> Exercise description
Within the entries below, output exactly the lines between the line containing "(229, 490) = (471, 191): purple spoon -> none" and the line containing "(309, 244) = (517, 313): pink", inclusive, and omit any picture.

> Provided records

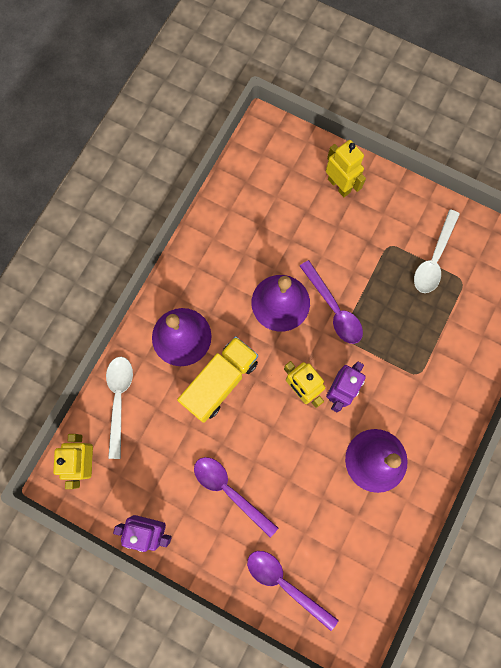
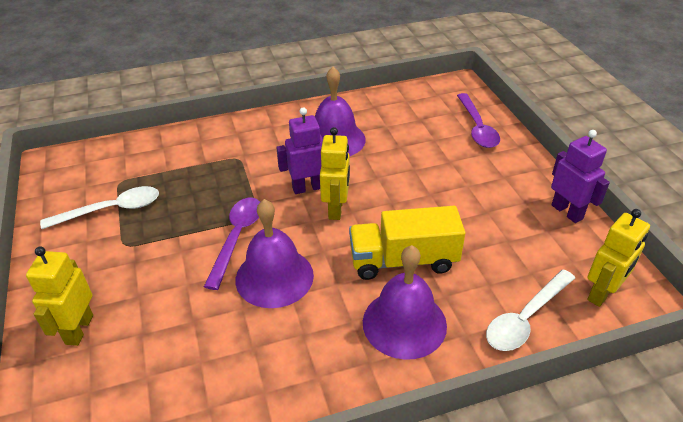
camera: 135 degrees left, 35 degrees down
(229, 490) = (471, 191): purple spoon -> none

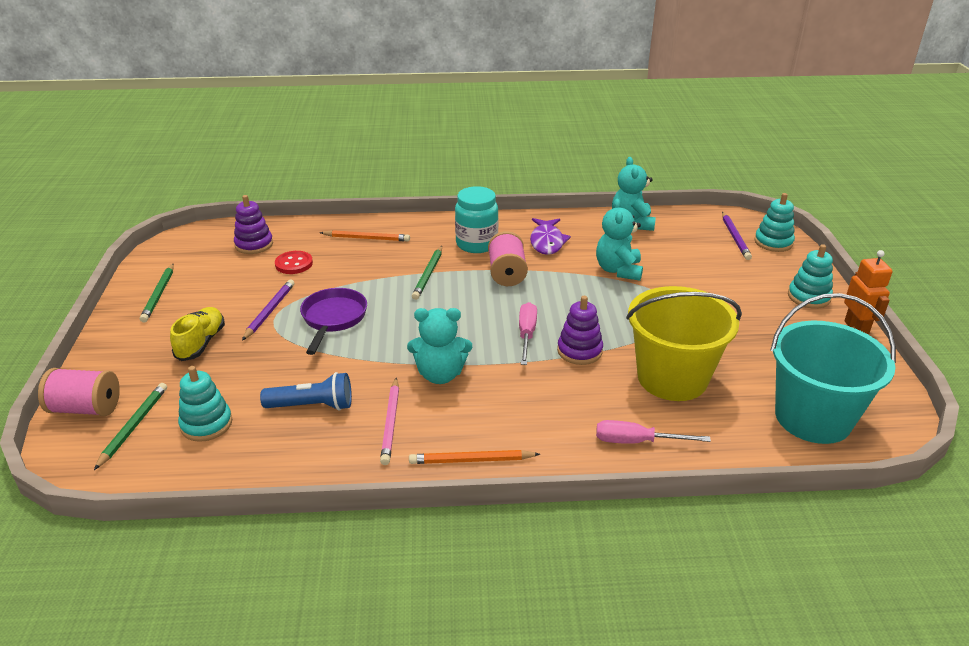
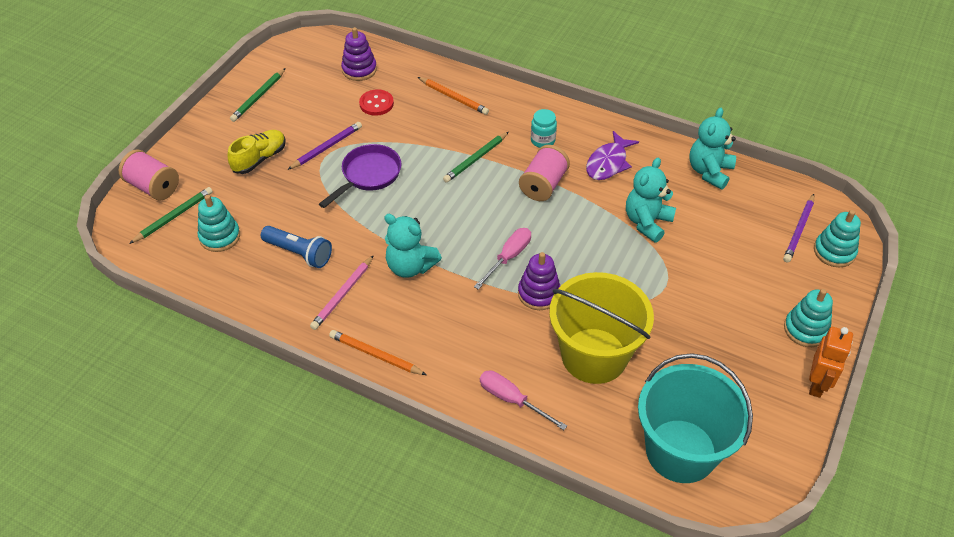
camera: 30 degrees right, 15 degrees up
(476, 244) = (542, 140): turquoise jar -> turquoise jar, size x0.60

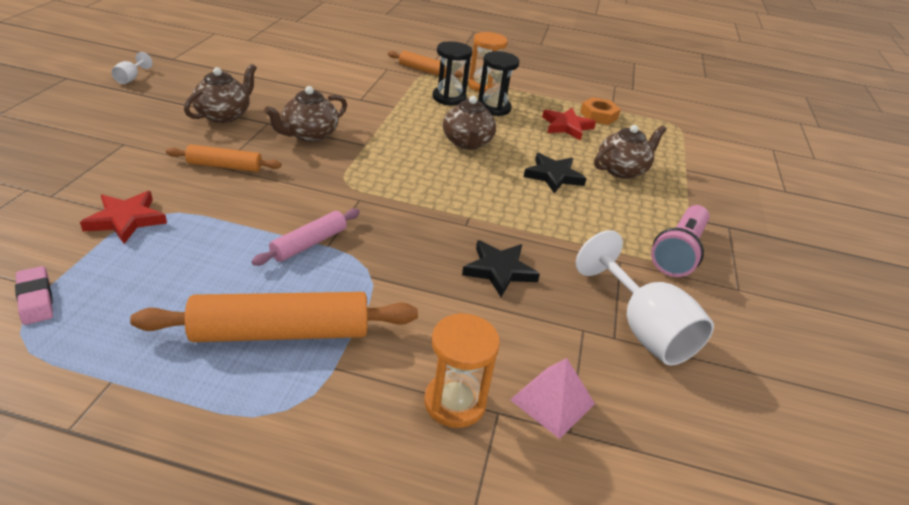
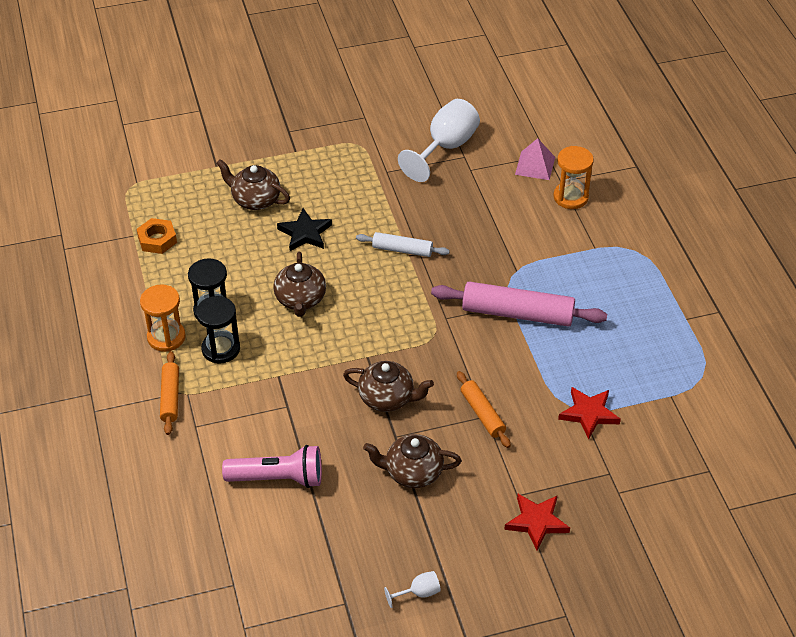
camera: 115 degrees left, 10 degrees up
(36, 299) = (680, 392): pink eraser -> none
(281, 332) = (595, 280): orange rolling pin -> none
(309, 244) = (517, 313): pink rolling pin -> pink rolling pin, size x1.78
(467, 143) = (300, 300): brown teapot -> brown teapot turned 120 degrees clockwise
(480, 216) = (402, 250): none -> white rolling pin
(499, 270) = (453, 219): black star -> none
(566, 126) = (204, 253): red star -> red star (537, 522)
(678, 252) = (348, 148): pink flashlight -> pink flashlight (278, 478)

> Solution to the problem
(229, 490) = (471, 191): purple spoon -> none

camera: 30 degrees right, 15 degrees up
(476, 244) = (542, 140): turquoise jar -> turquoise jar, size x0.60

camera: 115 degrees left, 10 degrees up
(36, 299) = (680, 392): pink eraser -> none
(281, 332) = (595, 280): orange rolling pin -> none
(309, 244) = (517, 313): pink rolling pin -> pink rolling pin, size x1.78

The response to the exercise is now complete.